TASK REQUIREMENTS: Your answer must be the exact lines from the one holding "(594, 151) = (407, 164): purple" through the final line of the records below, both included, and nothing more.

WORKING DATA:

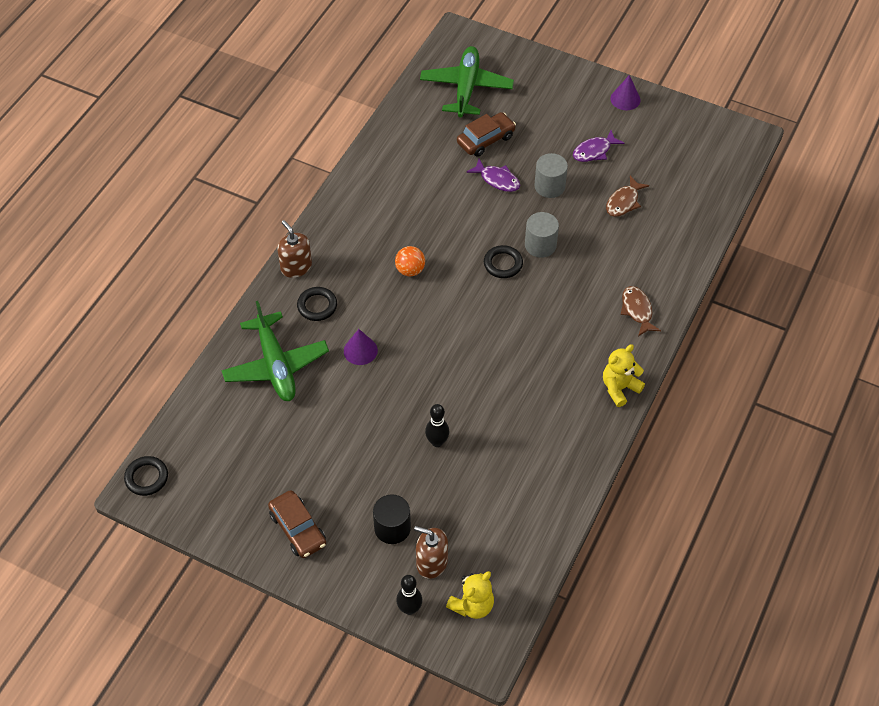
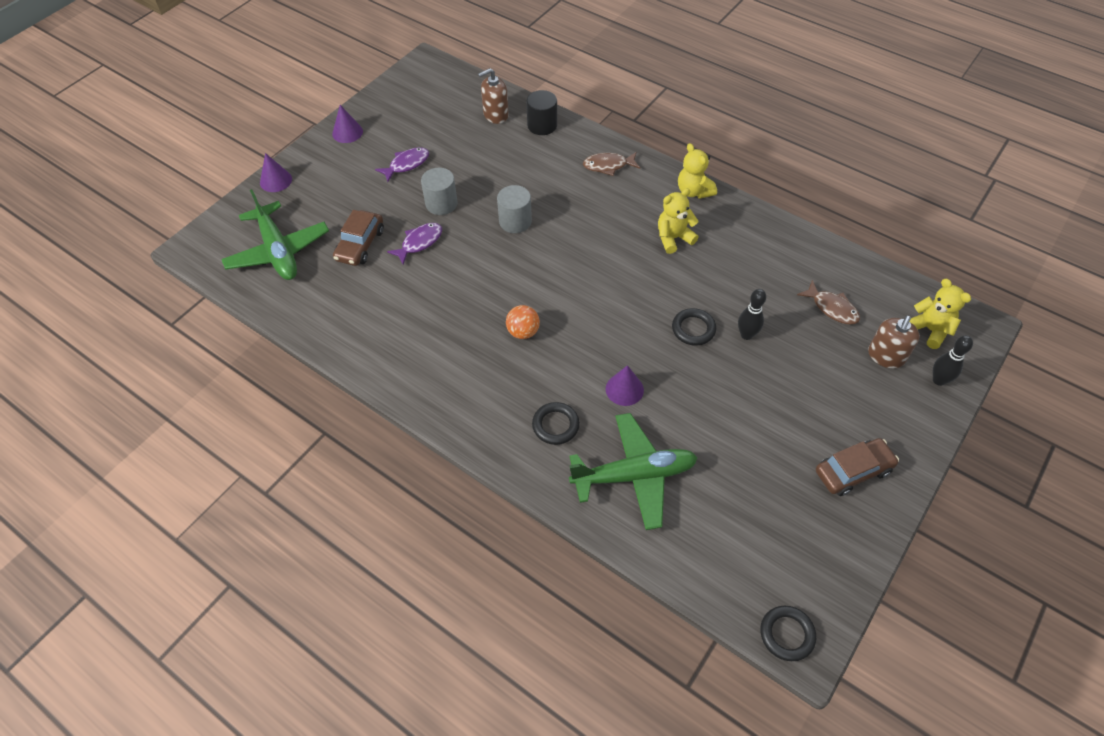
camera: 80 degrees left, 0 degrees up
(296, 267) = (493, 442): brown soap dispenser -> brown soap dispenser (495, 115)
(392, 528) = (848, 384): black cylinder -> black cylinder (542, 125)
(466, 88) = (278, 251): green plane -> green plane turned 135 degrees counterclockwise
(486, 140) = (360, 245): brown car -> brown car turned 135 degrees counterclockwise
(503, 264) = (532, 253): black ring -> black ring (693, 329)
(548, 65) = (276, 180): none -> purple cone
(548, 375) = (673, 238): none -> yellow teddy bear
(594, 151) = (407, 164): purple fish -> purple fish turned 105 degrees counterclockwise
(624, 202) = (477, 154): brown fish -> brown fish (832, 308)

EXERCISE ANSWER:
(594, 151) = (407, 164): purple fish -> purple fish turned 105 degrees counterclockwise
(624, 202) = (477, 154): brown fish -> brown fish (832, 308)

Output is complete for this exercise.